(Spatial reasoning data)
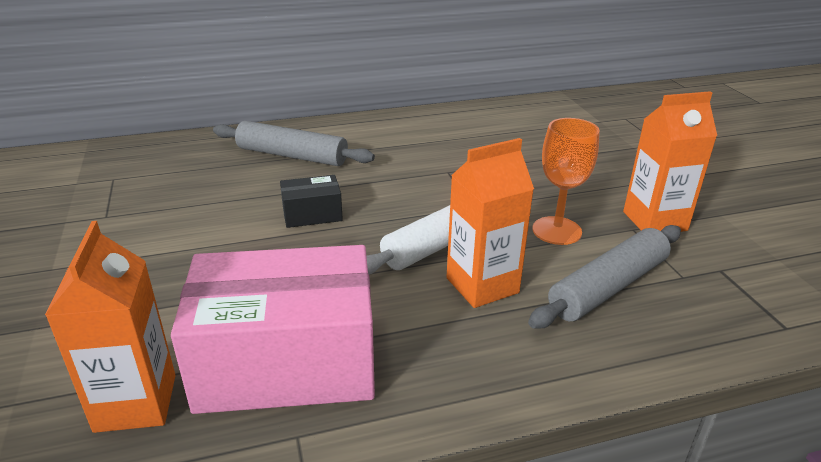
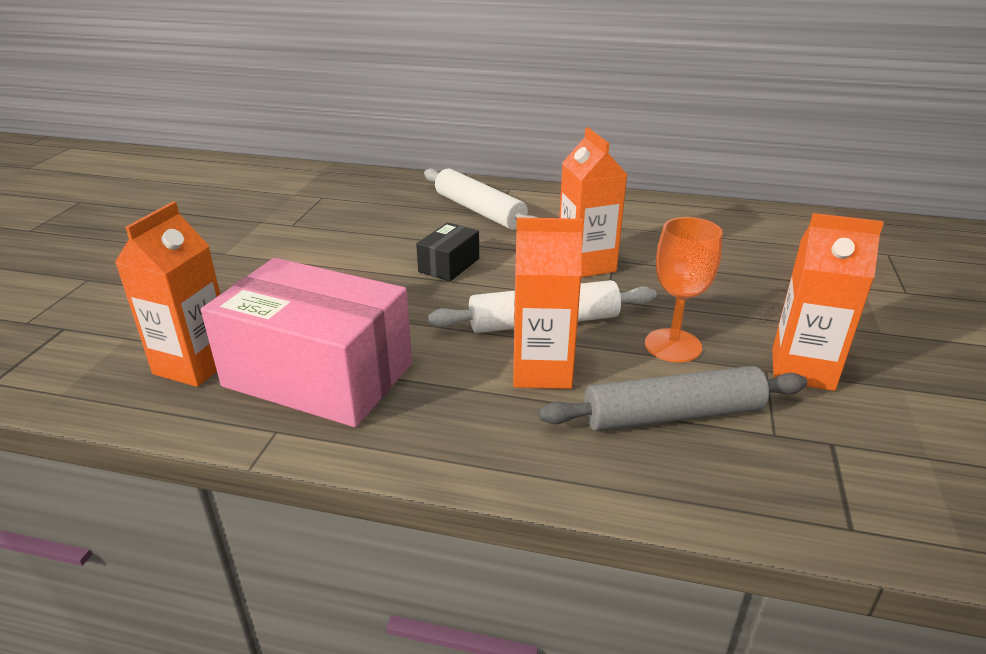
camera: 30 degrees right, 0 degrees up
(292, 155) = (479, 211): grey rolling pin -> white rolling pin
(312, 214) = (449, 265): black box -> black box turned 75 degrees counterclockwise
(430, 181) = (586, 265): none -> orange carton

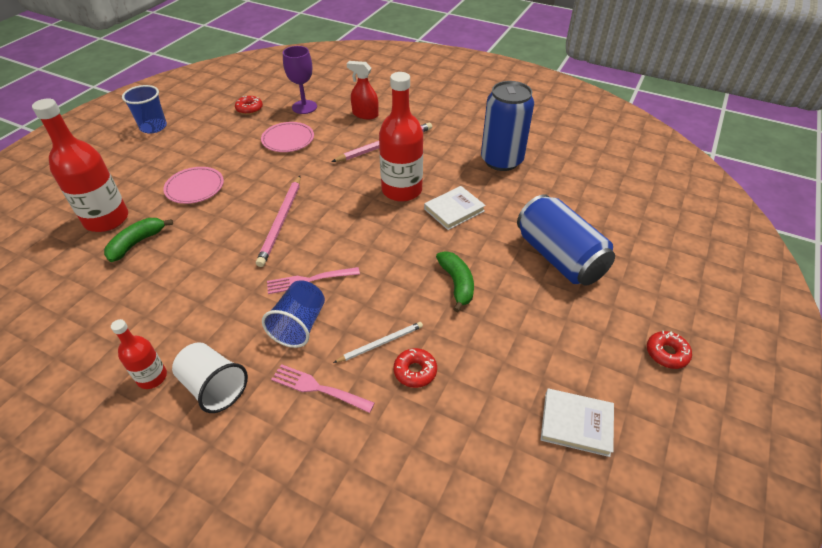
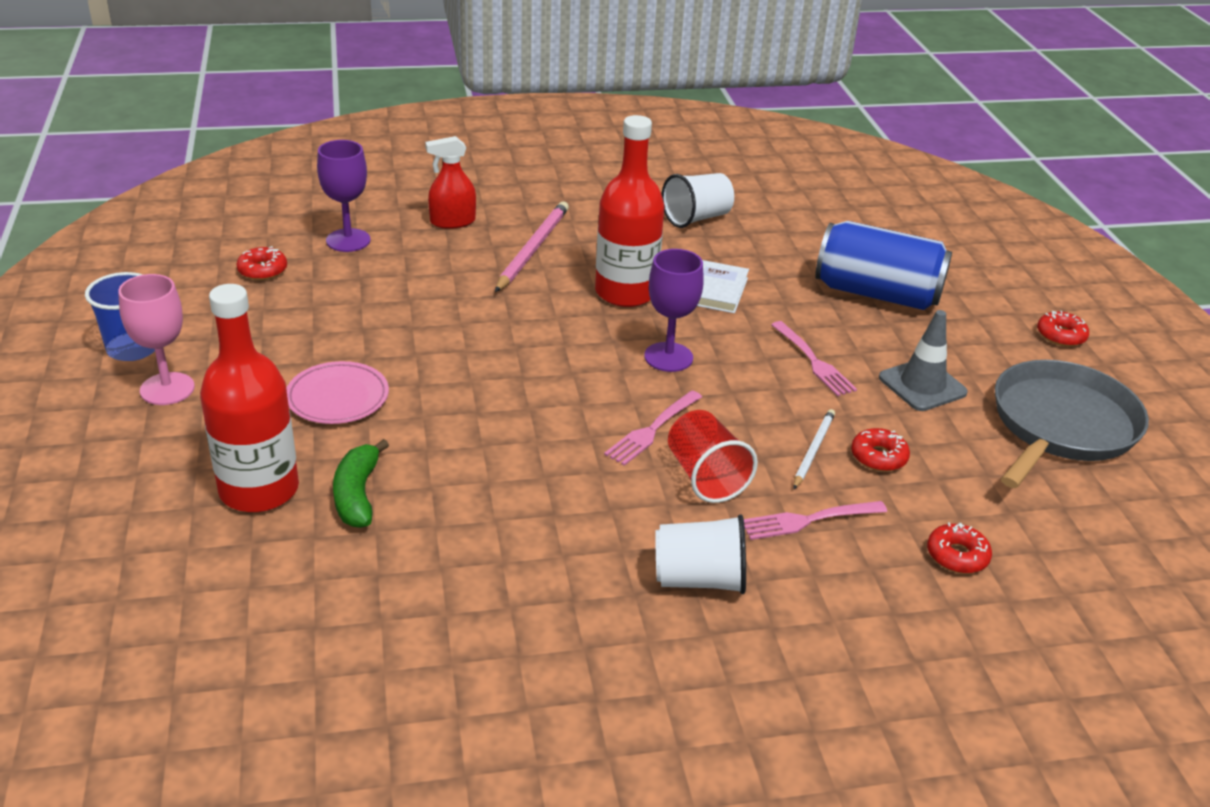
camera: 40 degrees left, 10 degrees down
(140, 152) = (167, 389): none -> pink goblet
(152, 377) = (612, 610): red bottle -> none
(281, 222) = (525, 386): pink pencil -> none
(288, 140) = (387, 289): pink plate -> none
(299, 325) = (705, 477): blue cup -> red cup
(375, 240) = (668, 357): none -> purple goblet
(375, 474) = (957, 556): none -> red donut
(457, 284) = (813, 361): green banana -> pink fork
(501, 160) = (696, 218): blue can -> white cup
(509, 337) = (922, 385): none -> grey traffic cone
(576, 424) = (1060, 426): white book -> grey pan

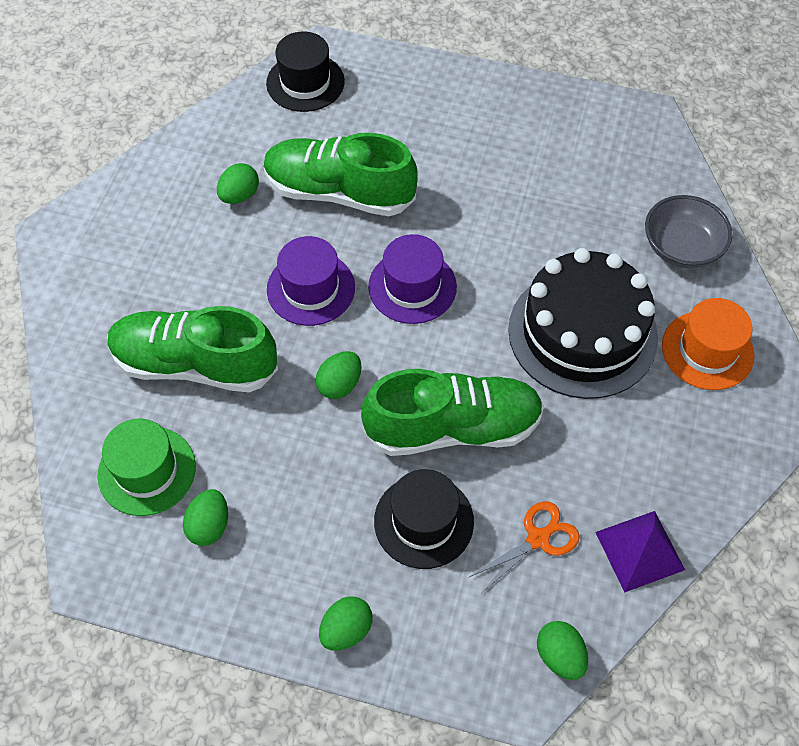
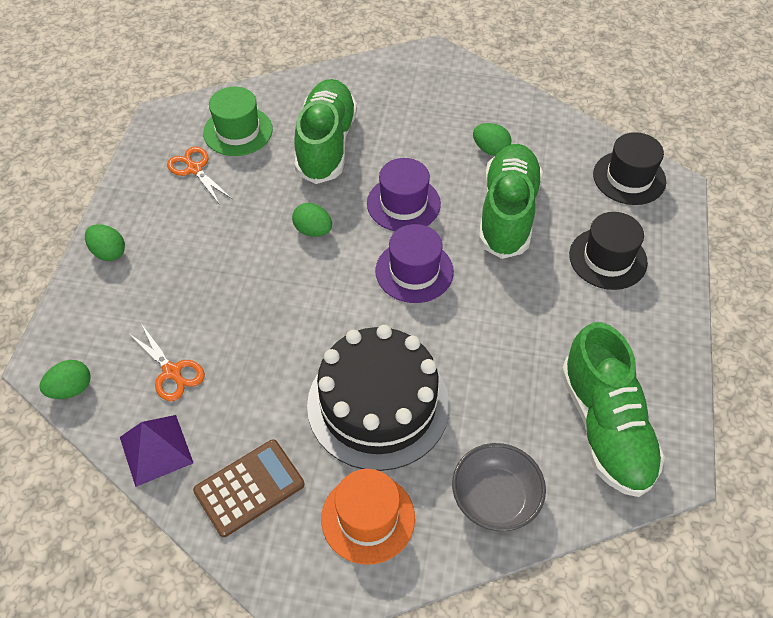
camera: 85 degrees right, 5 degrees down
(209, 525) = (194, 169): green egg -> orange scissors
(423, 521) = (191, 293): black hat -> black hat (607, 258)
(453, 427) = (275, 308): green shoe -> green shoe (605, 427)
(681, 455) = (249, 488): none -> brown calculator

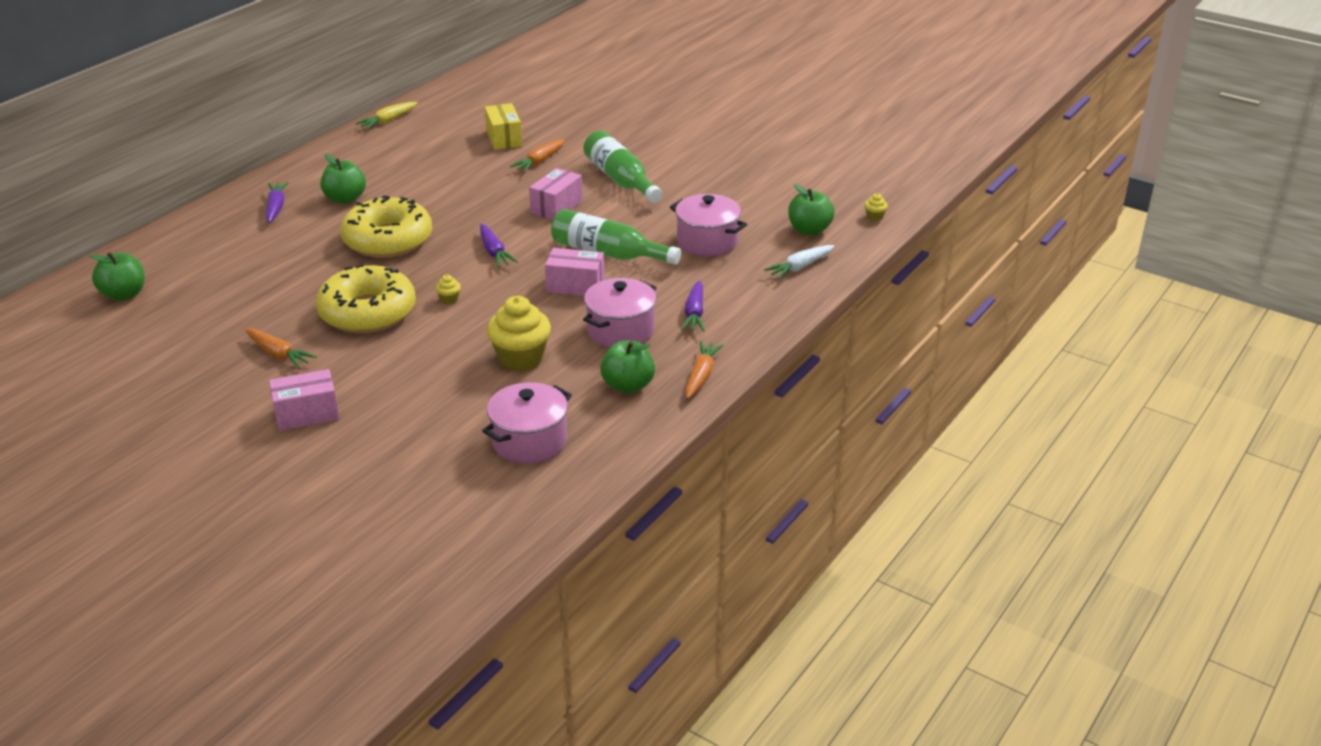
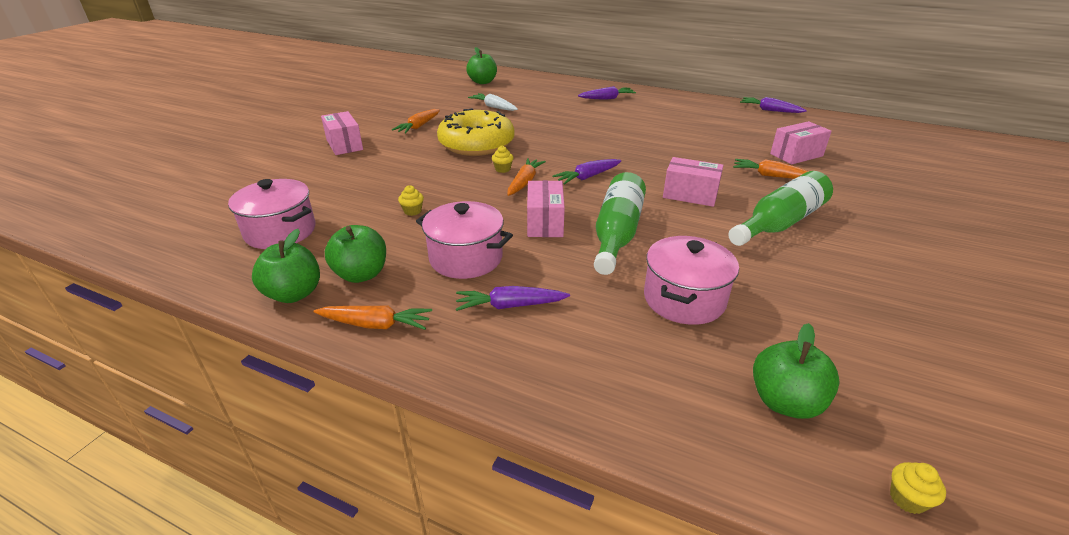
camera: 80 degrees right, 0 degrees up
(345, 199) = (634, 115): green apple -> green apple (294, 294)
(388, 121) = (769, 110): yellow carrot -> purple carrot
(388, 240) = (583, 136): yellow donut -> none
(488, 289) = (524, 182): none -> orange carrot
(504, 138) = (796, 155): yellow box -> pink box
(521, 359) = (412, 211): yellow cupcake -> yellow cupcake, size x0.42
(800, 267) = (664, 398): white carrot -> white carrot (494, 107)

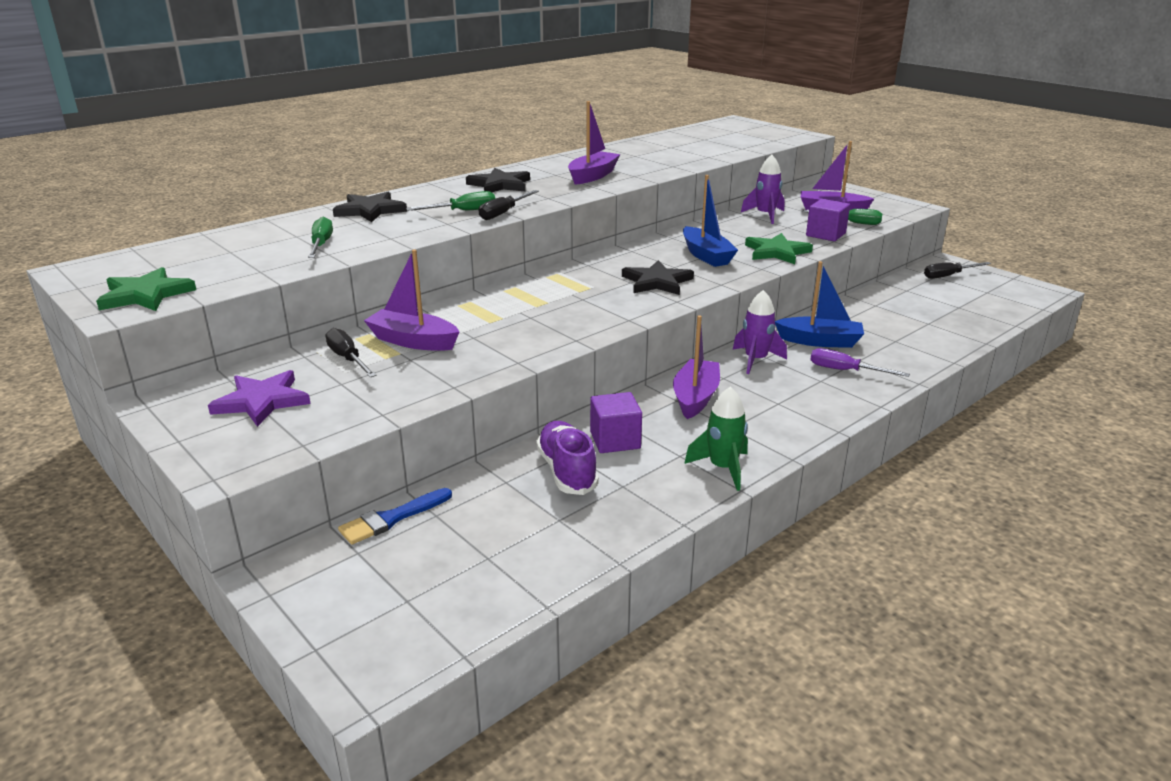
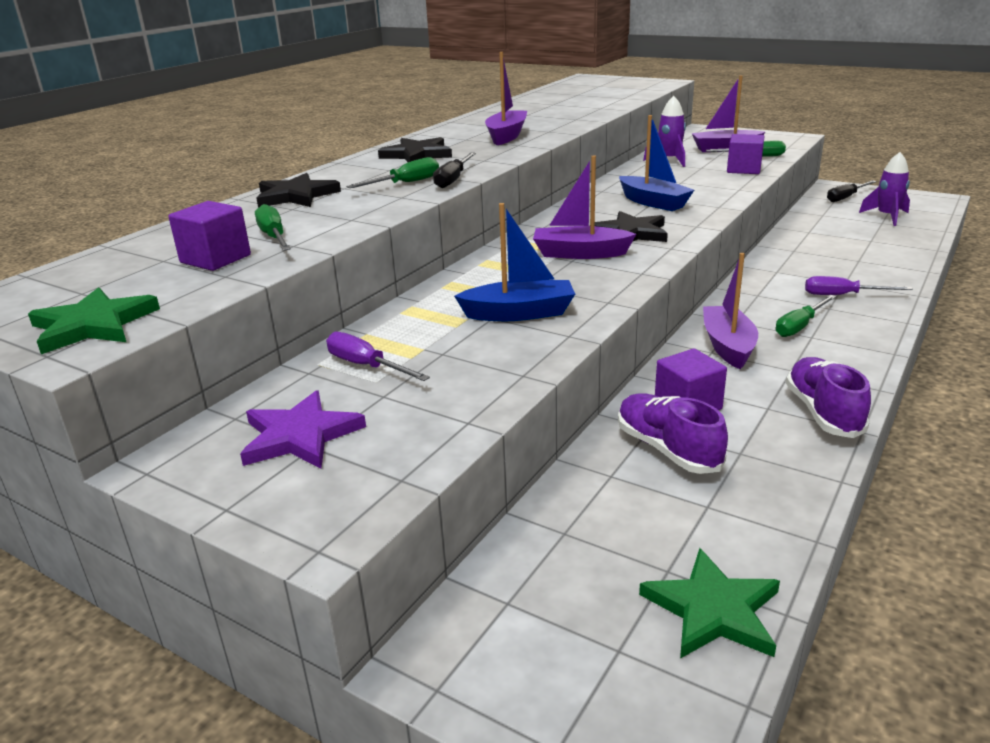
camera: 15 degrees left, 0 degrees up
(265, 256) = (215, 259): none -> purple cube
(348, 359) = (366, 366): black screwdriver -> purple screwdriver
(391, 518) = (515, 549): blue brush -> none
(413, 341) = (427, 333): purple boat -> purple boat (580, 253)
(722, 468) = (823, 413): green rocket -> purple shoe
(755, 360) = (750, 299): purple rocket -> purple rocket (887, 217)
(776, 392) = (799, 326): none -> green screwdriver
(777, 252) = (716, 190): green star -> green star (713, 610)
(820, 341) = (792, 272): blue boat -> blue boat (519, 313)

• Work instruction:
If a line in the records contains the word "yellow", copy it out.

• Solution below:
(388, 121) = (769, 110): yellow carrot -> purple carrot
(388, 240) = (583, 136): yellow donut -> none
(504, 138) = (796, 155): yellow box -> pink box
(521, 359) = (412, 211): yellow cupcake -> yellow cupcake, size x0.42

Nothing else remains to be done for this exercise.